# TASK:
Repeat each entry below without omitting a single word.

# Saved data entries:
□ □ □ □

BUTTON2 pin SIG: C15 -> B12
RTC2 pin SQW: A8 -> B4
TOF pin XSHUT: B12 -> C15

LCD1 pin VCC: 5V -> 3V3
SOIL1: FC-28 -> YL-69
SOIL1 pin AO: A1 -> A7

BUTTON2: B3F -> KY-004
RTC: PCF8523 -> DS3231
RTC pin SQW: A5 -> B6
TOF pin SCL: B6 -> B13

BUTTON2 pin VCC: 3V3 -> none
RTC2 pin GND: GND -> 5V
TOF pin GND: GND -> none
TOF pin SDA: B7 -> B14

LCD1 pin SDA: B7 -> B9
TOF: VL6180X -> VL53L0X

□ □ □ □

# RESPONSE TO THE EXERCISE:
BUTTON2 pin SIG: C15 -> B12
RTC2 pin SQW: A8 -> B4
TOF pin XSHUT: B12 -> C15

LCD1 pin VCC: 5V -> 3V3
SOIL1: FC-28 -> YL-69
SOIL1 pin AO: A1 -> A7

BUTTON2: B3F -> KY-004
RTC: PCF8523 -> DS3231
RTC pin SQW: A5 -> B6
TOF pin SCL: B6 -> B13

BUTTON2 pin VCC: 3V3 -> none
RTC2 pin GND: GND -> 5V
TOF pin GND: GND -> none
TOF pin SDA: B7 -> B14

LCD1 pin SDA: B7 -> B9
TOF: VL6180X -> VL53L0X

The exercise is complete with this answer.